▶ [Task item]
Beneath this line are the data; copy exactly the part of them that opens with the line containing "[371, 98, 425, 190]" and closes with the line containing "egg (turquoise) (no.", and only that part.

▶ [Extracted entries]
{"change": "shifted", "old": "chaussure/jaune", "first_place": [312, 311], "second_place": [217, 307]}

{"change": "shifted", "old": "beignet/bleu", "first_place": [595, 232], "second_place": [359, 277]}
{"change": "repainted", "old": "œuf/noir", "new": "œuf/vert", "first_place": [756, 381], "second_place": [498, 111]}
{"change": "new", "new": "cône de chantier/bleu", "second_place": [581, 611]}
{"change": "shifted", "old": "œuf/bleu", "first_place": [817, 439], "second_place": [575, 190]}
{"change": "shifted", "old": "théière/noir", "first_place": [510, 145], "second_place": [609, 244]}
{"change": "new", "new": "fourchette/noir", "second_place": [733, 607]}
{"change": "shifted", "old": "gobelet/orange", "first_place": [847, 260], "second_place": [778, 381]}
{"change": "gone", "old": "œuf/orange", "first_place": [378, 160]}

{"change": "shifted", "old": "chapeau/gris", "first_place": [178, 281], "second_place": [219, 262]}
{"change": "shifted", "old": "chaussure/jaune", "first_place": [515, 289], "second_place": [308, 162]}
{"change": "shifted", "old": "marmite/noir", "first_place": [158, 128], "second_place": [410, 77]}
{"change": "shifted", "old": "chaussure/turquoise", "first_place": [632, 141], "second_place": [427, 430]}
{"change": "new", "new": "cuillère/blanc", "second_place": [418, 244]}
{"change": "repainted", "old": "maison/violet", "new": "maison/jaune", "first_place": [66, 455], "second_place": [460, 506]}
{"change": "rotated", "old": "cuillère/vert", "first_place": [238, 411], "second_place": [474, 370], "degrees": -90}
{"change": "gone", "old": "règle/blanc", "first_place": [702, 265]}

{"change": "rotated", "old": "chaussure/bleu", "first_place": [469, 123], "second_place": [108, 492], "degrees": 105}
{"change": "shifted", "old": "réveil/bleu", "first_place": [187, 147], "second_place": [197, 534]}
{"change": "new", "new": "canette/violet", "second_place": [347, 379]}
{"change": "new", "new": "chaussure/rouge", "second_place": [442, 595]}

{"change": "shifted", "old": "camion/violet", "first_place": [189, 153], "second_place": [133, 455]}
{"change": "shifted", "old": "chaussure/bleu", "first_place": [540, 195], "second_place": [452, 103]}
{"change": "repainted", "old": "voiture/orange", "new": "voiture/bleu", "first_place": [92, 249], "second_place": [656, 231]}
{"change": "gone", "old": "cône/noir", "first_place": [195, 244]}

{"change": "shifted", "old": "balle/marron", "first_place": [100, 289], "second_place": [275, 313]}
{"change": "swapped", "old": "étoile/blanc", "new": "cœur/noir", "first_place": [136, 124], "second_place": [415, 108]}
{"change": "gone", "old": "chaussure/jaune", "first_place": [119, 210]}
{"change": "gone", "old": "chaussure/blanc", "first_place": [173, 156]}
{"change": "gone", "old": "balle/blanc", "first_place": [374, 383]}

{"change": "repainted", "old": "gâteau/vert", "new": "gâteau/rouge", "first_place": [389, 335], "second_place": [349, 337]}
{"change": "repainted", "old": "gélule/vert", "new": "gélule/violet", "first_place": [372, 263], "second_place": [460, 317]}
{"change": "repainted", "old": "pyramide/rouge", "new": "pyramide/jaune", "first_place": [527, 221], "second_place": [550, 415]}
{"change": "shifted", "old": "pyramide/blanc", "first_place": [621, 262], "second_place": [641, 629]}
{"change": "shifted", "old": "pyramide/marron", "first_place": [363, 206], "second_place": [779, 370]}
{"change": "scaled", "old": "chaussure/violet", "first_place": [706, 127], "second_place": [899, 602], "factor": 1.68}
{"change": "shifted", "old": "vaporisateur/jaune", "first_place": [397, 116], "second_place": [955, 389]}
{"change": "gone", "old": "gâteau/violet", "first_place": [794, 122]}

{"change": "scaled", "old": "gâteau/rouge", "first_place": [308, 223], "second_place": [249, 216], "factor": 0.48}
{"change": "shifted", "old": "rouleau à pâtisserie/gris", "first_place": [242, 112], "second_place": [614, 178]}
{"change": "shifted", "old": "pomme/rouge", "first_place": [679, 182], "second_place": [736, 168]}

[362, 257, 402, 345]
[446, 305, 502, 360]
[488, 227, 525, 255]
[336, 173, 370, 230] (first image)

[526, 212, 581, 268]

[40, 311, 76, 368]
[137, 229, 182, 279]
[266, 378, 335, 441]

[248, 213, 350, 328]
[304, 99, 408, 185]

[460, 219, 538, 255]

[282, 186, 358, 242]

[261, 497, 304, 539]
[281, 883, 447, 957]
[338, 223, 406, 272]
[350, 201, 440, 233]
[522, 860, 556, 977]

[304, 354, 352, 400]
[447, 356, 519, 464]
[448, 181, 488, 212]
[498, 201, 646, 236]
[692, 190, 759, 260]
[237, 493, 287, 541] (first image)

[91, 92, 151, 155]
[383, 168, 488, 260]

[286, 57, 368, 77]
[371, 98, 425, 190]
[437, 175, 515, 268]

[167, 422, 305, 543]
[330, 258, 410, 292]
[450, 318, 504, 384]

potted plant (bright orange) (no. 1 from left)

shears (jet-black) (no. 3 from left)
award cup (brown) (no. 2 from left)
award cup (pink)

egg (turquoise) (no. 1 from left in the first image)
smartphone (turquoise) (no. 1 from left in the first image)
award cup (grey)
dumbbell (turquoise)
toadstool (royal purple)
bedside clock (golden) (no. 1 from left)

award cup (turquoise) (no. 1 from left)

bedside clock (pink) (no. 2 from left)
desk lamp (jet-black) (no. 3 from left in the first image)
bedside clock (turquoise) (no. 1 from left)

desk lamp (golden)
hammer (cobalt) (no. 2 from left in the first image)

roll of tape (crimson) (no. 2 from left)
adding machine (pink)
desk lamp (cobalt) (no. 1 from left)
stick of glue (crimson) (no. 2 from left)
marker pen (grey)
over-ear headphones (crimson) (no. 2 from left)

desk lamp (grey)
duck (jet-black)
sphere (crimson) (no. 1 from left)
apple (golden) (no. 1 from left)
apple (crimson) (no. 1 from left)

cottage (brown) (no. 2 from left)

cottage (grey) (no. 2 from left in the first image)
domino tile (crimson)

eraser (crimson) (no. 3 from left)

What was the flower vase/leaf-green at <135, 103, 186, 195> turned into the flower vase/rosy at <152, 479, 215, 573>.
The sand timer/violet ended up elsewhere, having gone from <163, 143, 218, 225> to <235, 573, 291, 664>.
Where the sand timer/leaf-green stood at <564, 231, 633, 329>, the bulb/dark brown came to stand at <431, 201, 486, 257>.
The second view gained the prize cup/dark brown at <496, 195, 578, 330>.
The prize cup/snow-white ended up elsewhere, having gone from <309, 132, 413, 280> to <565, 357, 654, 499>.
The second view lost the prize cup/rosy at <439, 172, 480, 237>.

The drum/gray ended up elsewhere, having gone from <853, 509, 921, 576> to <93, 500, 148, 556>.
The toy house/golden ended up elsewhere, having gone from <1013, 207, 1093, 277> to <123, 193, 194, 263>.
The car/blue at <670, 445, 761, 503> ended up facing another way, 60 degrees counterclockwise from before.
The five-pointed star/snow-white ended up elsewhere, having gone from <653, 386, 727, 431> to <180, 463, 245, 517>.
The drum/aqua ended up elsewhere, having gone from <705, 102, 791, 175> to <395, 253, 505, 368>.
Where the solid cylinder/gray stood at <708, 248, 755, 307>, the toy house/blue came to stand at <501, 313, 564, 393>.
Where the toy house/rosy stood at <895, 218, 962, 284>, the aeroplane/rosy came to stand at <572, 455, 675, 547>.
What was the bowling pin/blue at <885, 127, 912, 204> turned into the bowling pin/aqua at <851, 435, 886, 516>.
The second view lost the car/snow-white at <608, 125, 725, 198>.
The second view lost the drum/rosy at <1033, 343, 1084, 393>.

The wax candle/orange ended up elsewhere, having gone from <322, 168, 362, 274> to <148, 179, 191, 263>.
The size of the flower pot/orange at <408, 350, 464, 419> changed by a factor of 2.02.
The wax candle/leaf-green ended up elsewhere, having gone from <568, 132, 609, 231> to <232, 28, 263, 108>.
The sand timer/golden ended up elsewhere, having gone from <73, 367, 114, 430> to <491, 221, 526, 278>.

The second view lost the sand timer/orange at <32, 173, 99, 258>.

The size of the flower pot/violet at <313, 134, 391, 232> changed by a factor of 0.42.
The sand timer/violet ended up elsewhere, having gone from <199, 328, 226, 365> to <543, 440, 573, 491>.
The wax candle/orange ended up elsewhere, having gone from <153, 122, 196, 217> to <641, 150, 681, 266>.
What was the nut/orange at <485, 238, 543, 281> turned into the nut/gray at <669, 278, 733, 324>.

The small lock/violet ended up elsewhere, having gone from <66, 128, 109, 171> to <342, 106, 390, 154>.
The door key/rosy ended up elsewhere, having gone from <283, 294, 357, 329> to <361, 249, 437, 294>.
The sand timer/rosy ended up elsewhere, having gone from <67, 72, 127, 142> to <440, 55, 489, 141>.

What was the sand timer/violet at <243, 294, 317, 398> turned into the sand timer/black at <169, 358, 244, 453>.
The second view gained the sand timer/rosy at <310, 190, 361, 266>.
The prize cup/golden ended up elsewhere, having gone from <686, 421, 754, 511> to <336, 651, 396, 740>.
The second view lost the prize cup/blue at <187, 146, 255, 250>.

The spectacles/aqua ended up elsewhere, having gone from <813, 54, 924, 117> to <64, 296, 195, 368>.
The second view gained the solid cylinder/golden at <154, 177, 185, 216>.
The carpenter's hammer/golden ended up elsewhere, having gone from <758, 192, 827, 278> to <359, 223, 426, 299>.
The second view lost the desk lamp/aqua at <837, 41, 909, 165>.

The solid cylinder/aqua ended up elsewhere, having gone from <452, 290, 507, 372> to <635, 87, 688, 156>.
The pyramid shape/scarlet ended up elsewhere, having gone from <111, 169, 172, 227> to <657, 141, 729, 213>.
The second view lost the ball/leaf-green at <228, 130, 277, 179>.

▶ [The answer]
[371, 98, 425, 190]
[437, 175, 515, 268]

[167, 422, 305, 543]
[330, 258, 410, 292]
[450, 318, 504, 384]

potted plant (bright orange) (no. 1 from left)

shears (jet-black) (no. 3 from left)
award cup (brown) (no. 2 from left)
award cup (pink)

egg (turquoise) (no. 1 from left in the first image)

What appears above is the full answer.